TO BE DONE: State how many lines in the rows below contain the string "kern". Give only the number.

Data records
===

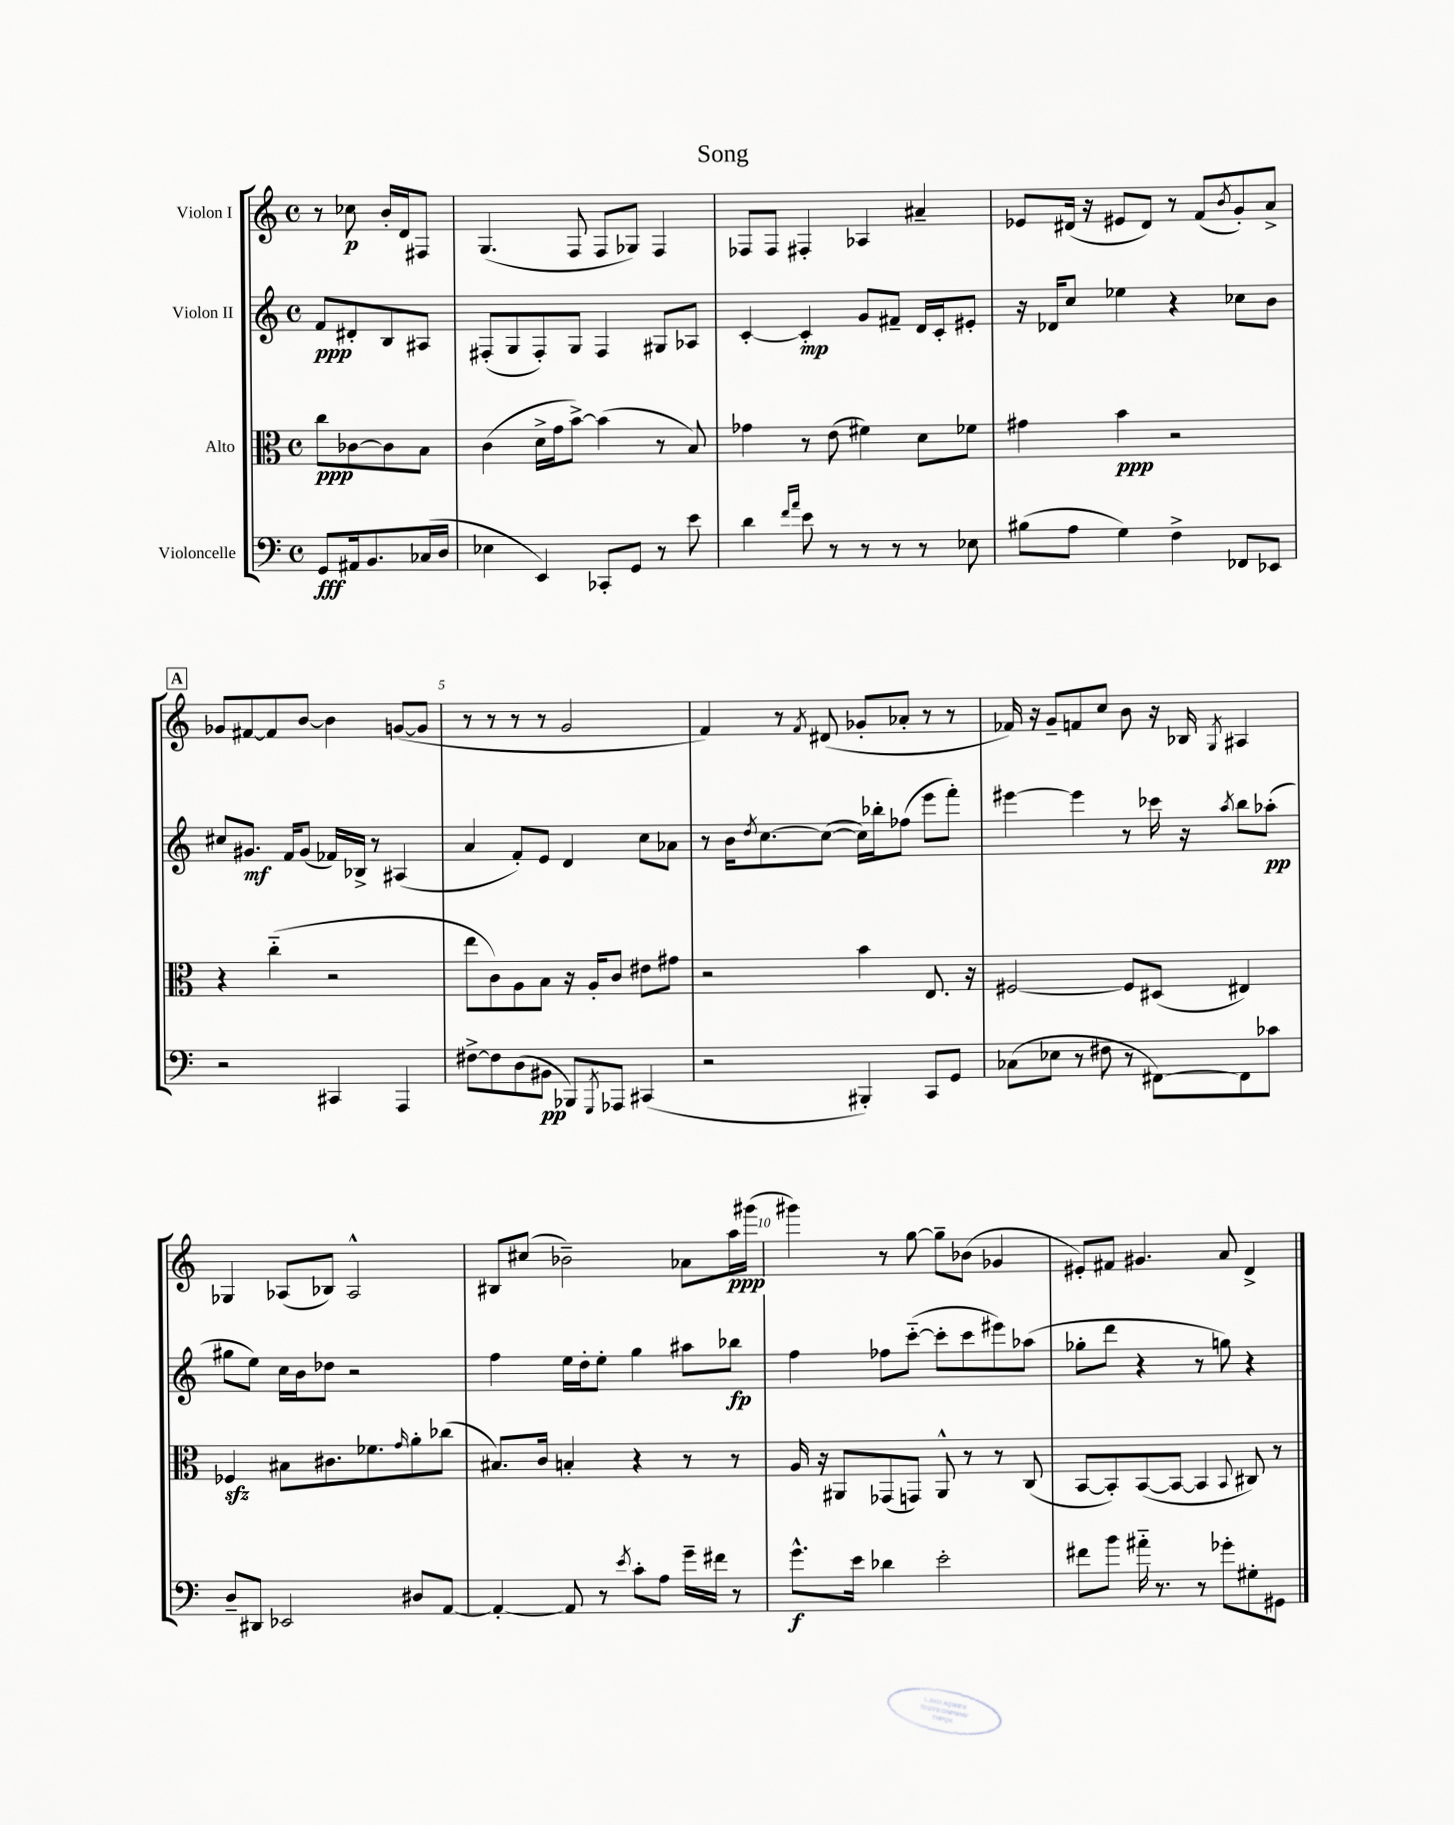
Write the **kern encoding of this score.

**kern	**kern	**kern	**kern
*staff4	*staff3	*staff2	*staff1
*clefF4	*clefC3	*clefG2	*clefG2
*k[]	*k[]	*k[]	*k[]
*M4/4	*M4/4	*M4/4	*M4/4
*met(c)	*met(c)	*met(c)	*met(c)
8GG/L	8cc\L	8f/L	8r
16AA#/k	[8c-\	8d#'/	8cc-\
8.BB/	.	.	.
.	8c-\]	8B/	16b'/LL
.	.	.	16d/J
(16C-/L	8B\J	8A#/J	8F#/J
16D/JJ	.	.	.
=	=	=	=
4E-\	(4c\	(8F#'/L	(4.G/
.	.	8G/	.
4EE/)	16d^\LL	8F#'/)	.
.	16g\J	.	.
.	[8b^\J)	8G/J	8F/
8CC-'/L	(4b\]	4F#/	8F/L
8GG/J	.	.	8G-/J)
8r	8r	8G#/L	4F/
8e\	8B/)	8A-/J	.
=	=	=	=
4d\	4g-\	[4c'/	8F-/L
.	.	.	8F-/J
16qqf/LL	.	.	.
16qqa/JJ	.	.	.
8e\	8r	4c'/]	4F#'/
8r	(8e\	.	.
8r	4f#\)	8g/L	4A-/
8r	.	8f#~/J	.
8r	8d\L	16d/LL	4a#~/
.	.	16c'/J	.
8E-\	8f-\J	8e#'/J	.
=	=	=	=
(8B#\L	4g#\	16r	8e-/L
.	.	16d-/LK	.
8A\J	.	8cc/J	(16d#/Jk
.	.	.	16r
4G\)	4b\	4ee-\	8e#/L
.	.	.	8d#/J)
4F^\	2r	4r	8r
.	.	.	(8f/L
.	.	.	8qb/
8FF-/L	.	8cc-\L	8g'/)
8EE-/J	.	8b\J	8a^/J
=	=	=	=
2r	4r	8cc#/L	8g-/L
.	.	8.g#/J	[8f#/
.	(4cc'~\	.	8f#/]
.	.	16f/LK	.
.	.	(8g#/J	[8b/J
4CC#/	2r	16f-/LL)	4b\]
.	.	16B-^/JJ	.
.	.	8r	.
4AAA/	.	(4A#/	([8g/L
.	.	.	8g/]J
=	=	=	=
[8F#^\L	8ee\L	4a/	8r
8F#\]	8c\)	.	8r
(8D\	8A\	8f'/L)	8r
8BB#\J	8B\J	8e/J	8r
8BBB-/L)	16r	4d/	2g/
.	16A'/LK	.	.
8qGGG/	.	.	.
8AAA-/J	8c/J	.	.
(4CC#/	8e#\L	8cc\L	.
.	8g#\J	8a-\J	.
=	=	=	=
2r	2r	8r	4f/)
.	.	16b\LK	.
.	.	8qdd/	.
.	.	[8.cc\	.
.	.	.	8r
.	.	.	8qf/
.	.	(8cc\_J	(8d#/
4BBB#'/)	4b\	16cc\]LL)	8g-'/L
.	.	16bb-'\J	.
.	.	(8ff-\J	8a-'/J
8CC/L	8.E/	8eee\L	8r
8GG/J	.	8fff'\J)	8r
.	16r	.	.
=	=	=	=
(8C-\L	[2F#/	[4eee#\	16f-/)
.	.	.	16r
8E-\J	.	.	8g~/L
8r	.	4eee#\]	8f/
8F#\	.	.	8cc/J
8r	8F#/]L	8r	8b\
[8FF#\L)	(8D#/J	16ccc-\	16r
.	.	16r	16B-/
.	.	8qaa/	8qG/
8FF#\]	4E#/)	8bb\L	4A#/
8c-\J	.	(8aa-'\J	.
=	=	=	=
8D~/L	4F-/	8gg#\L	4G-/
8DD#/J	.	8ee\J)	.
2EE-/	8B#\L	16cc\LL	(8A-/L
.	.	16b\J	.
.	8.c#\	8dd-\J	8B-/J)
.	.	2r	2A-^^/
.	8.f-\	.	.
.	16qqg/	.	.
8D#/L	8a'\	.	.
[8AA/J	(8cc-\J	.	.
=	=	=	=
4AA'/_	8.B#/L)	4ff\	8B#/L
.	.	.	(8cc#/J
.	16c/Jk	.	.
8AA/]	4B'/	16ee\LL	2b-~\)
.	.	16dd'\J	.
8r	.	8ee'\J	.
8qe/	.	.	.
8c'\L	4r	4gg\	.
8A\J	.	.	.
16g~\LL	8r	8aa#\L	8a-\L
16f#\JJ	.	.	.
8r	8r	8bb-\J	16aa\L
.	.	.	(16ggg#\JJ
=	=	=	=
8.g^^\L	16A/	4ff\	4ggg#\)
.	16r	.	.
.	8AA#/L	.	.
16e\Jk	.	.	.
4d-\	(8GG-/	8ff-\L	8r
.	8GG/J)	([8ccc'~\J	[8gg\
2e'\	8AA#^^/	8ccc'\]L	8gg~\]L
.	8r	8ccc\	(8b-\J
.	8r	8eee#\)	4g-/
.	(8C/	(8aa-\J	.
=	=	=	=
8f#\L	[8BB/L	8gg-'\L	8e#'/L)
8b\J	8BB'/])	8ddd\J	8f#/J
16a#'~\	([8BB/	4r	4.g#/
8.r	.	.	.
.	8BB/_J	.	.
8r	4BB/]	8r	.
8g-'\L	.	8gg\)	8a/
.	8qqBB/	.	.
8G#'\	8C#/)	4r	4d^/
8GG#\J	8r	.	.
==	==	==	==
*-	*-	*-	*-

===

ANSWER FOR THIS EXERCISE: 2